Directive:
For the entries below, the result should be an exact transcription of the lines from the one with "turquoise bell [130,223,193,327]" up to and including the one with "turquoise robot [263,125,322,278]", and only those.

Supplied records:
=== Section Start ===
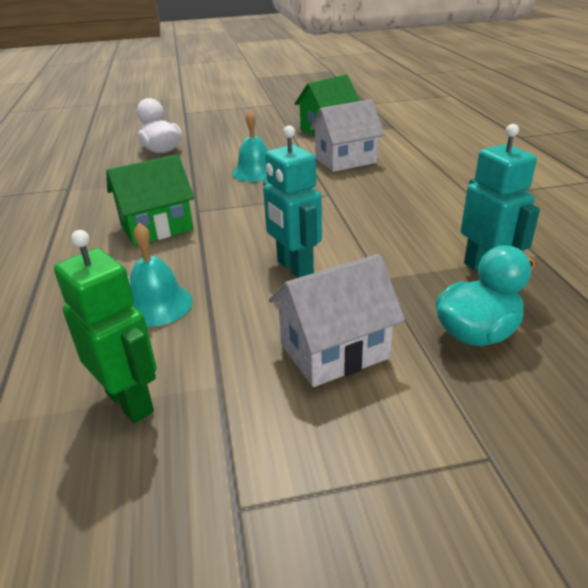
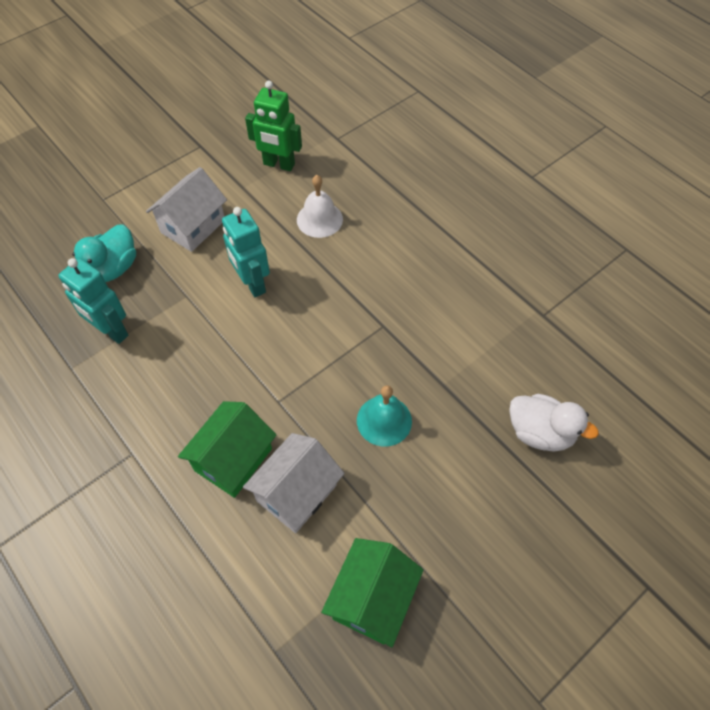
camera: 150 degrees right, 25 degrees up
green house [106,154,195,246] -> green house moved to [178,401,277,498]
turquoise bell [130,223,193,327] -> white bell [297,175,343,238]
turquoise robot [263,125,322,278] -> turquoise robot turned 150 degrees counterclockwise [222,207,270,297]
=== Section End ===
=== Section Start ===
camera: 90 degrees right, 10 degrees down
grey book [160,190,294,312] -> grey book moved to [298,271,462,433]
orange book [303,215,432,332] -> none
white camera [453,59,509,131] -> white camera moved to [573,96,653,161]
=== Section End ===
Final answer:
turquoise bell [130,223,193,327] -> white bell [297,175,343,238]
turquoise robot [263,125,322,278] -> turquoise robot turned 150 degrees counterclockwise [222,207,270,297]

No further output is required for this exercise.